---------- INPUT ----------
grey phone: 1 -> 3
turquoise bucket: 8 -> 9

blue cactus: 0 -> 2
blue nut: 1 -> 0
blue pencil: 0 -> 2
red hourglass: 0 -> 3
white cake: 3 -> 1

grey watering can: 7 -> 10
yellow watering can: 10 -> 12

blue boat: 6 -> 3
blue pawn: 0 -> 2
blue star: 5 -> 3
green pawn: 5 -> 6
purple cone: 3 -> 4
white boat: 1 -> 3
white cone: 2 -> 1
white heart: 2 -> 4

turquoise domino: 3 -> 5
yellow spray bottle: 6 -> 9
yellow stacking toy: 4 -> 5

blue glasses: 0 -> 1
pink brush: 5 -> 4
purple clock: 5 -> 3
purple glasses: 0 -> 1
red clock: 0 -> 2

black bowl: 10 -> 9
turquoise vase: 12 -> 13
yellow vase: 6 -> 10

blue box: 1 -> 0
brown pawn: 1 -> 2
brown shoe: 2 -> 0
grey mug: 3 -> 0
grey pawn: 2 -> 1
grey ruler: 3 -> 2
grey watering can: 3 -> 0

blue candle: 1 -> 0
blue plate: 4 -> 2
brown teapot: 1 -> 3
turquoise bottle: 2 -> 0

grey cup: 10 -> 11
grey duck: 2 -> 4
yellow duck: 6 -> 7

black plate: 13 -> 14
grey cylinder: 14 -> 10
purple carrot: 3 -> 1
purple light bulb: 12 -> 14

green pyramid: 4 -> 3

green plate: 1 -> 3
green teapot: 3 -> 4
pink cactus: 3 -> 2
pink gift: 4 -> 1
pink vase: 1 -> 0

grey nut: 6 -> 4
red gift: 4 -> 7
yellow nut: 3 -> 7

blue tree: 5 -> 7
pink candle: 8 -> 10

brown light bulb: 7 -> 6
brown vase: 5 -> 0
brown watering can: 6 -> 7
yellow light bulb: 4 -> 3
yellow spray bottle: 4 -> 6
----------
**ASSIGNMENT**
Look over the listing above. Pick out and copy every line that includes "green".

**OUTPUT FOR THIS TASK**
green pawn: 5 -> 6
green pyramid: 4 -> 3
green plate: 1 -> 3
green teapot: 3 -> 4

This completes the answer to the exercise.